Provided entries:
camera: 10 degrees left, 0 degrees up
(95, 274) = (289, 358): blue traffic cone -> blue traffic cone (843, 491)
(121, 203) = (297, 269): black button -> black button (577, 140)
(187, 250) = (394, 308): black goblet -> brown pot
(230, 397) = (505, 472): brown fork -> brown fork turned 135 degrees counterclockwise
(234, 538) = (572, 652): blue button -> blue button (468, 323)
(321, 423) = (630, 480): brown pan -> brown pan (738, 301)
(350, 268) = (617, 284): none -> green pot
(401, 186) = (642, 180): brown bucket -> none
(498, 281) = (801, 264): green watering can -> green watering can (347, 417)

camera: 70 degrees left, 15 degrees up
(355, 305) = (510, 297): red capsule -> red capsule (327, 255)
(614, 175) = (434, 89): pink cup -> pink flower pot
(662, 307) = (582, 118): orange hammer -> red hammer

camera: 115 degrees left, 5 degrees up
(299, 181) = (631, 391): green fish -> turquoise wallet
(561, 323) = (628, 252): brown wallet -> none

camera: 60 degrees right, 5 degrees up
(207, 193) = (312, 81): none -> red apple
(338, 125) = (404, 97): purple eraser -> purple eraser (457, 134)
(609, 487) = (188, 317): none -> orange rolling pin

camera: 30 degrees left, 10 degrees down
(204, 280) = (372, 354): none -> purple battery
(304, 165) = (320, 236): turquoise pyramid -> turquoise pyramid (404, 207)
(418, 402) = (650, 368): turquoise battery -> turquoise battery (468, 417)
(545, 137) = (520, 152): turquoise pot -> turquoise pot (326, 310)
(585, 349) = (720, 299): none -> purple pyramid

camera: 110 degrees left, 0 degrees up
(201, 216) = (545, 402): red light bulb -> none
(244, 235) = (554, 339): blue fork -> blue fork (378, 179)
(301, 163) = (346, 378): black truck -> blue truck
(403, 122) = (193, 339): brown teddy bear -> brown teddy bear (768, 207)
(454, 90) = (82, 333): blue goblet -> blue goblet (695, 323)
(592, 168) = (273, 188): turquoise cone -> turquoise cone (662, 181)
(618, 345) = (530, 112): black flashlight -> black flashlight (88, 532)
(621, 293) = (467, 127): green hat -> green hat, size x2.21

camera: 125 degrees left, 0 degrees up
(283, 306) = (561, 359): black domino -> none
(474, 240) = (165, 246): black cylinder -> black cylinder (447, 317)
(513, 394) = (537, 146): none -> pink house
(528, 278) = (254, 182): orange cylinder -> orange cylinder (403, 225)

Task to complete: Your reply should consist of the records, duplicated exactly.

Result below:
camera: 10 degrees left, 0 degrees up
(95, 274) = (289, 358): blue traffic cone -> blue traffic cone (843, 491)
(121, 203) = (297, 269): black button -> black button (577, 140)
(187, 250) = (394, 308): black goblet -> brown pot
(230, 397) = (505, 472): brown fork -> brown fork turned 135 degrees counterclockwise
(234, 538) = (572, 652): blue button -> blue button (468, 323)
(321, 423) = (630, 480): brown pan -> brown pan (738, 301)
(350, 268) = (617, 284): none -> green pot
(401, 186) = (642, 180): brown bucket -> none
(498, 281) = (801, 264): green watering can -> green watering can (347, 417)

camera: 70 degrees left, 15 degrees up
(355, 305) = (510, 297): red capsule -> red capsule (327, 255)
(614, 175) = (434, 89): pink cup -> pink flower pot
(662, 307) = (582, 118): orange hammer -> red hammer

camera: 115 degrees left, 5 degrees up
(299, 181) = (631, 391): green fish -> turquoise wallet
(561, 323) = (628, 252): brown wallet -> none

camera: 60 degrees right, 5 degrees up
(207, 193) = (312, 81): none -> red apple
(338, 125) = (404, 97): purple eraser -> purple eraser (457, 134)
(609, 487) = (188, 317): none -> orange rolling pin

camera: 30 degrees left, 10 degrees down
(204, 280) = (372, 354): none -> purple battery
(304, 165) = (320, 236): turquoise pyramid -> turquoise pyramid (404, 207)
(418, 402) = (650, 368): turquoise battery -> turquoise battery (468, 417)
(545, 137) = (520, 152): turquoise pot -> turquoise pot (326, 310)
(585, 349) = (720, 299): none -> purple pyramid

camera: 110 degrees left, 0 degrees up
(201, 216) = (545, 402): red light bulb -> none
(244, 235) = (554, 339): blue fork -> blue fork (378, 179)
(301, 163) = (346, 378): black truck -> blue truck
(403, 122) = (193, 339): brown teddy bear -> brown teddy bear (768, 207)
(454, 90) = (82, 333): blue goblet -> blue goblet (695, 323)
(592, 168) = (273, 188): turquoise cone -> turquoise cone (662, 181)
(618, 345) = (530, 112): black flashlight -> black flashlight (88, 532)
(621, 293) = (467, 127): green hat -> green hat, size x2.21

camera: 125 degrees left, 0 degrees up
(283, 306) = (561, 359): black domino -> none
(474, 240) = (165, 246): black cylinder -> black cylinder (447, 317)
(513, 394) = (537, 146): none -> pink house
(528, 278) = (254, 182): orange cylinder -> orange cylinder (403, 225)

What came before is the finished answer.